**GIVEN MATERIAL:**
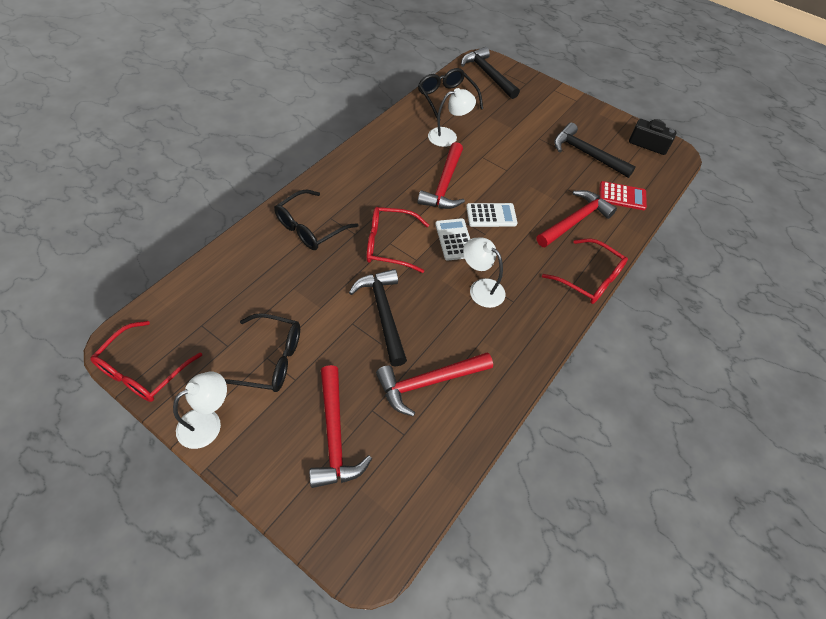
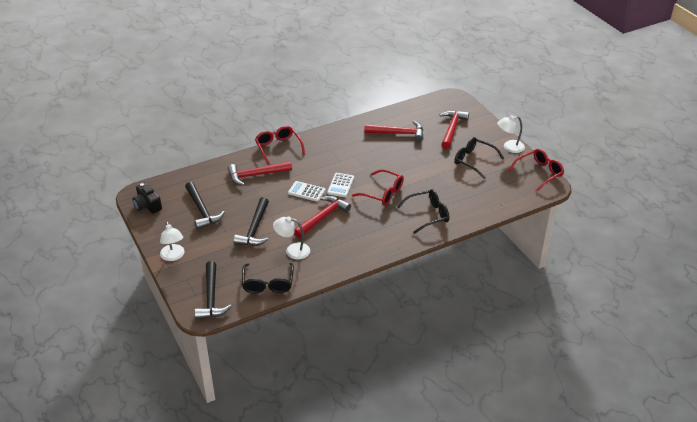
camera: 150 degrees left, 15 degrees down
(383, 313) = (405, 163): black hammer -> black hammer (255, 229)
(481, 288) = (343, 160): white lamp -> white lamp (173, 256)
(622, 196) = (209, 180): red calculator -> none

**YOUR GOAL:**
Repeat the lines from the one containing "(383, 313) = (405, 163): black" through the end of the listing, exactly and without any other lines; both ends are included.

**ANSWER BOX:**
(383, 313) = (405, 163): black hammer -> black hammer (255, 229)
(481, 288) = (343, 160): white lamp -> white lamp (173, 256)
(622, 196) = (209, 180): red calculator -> none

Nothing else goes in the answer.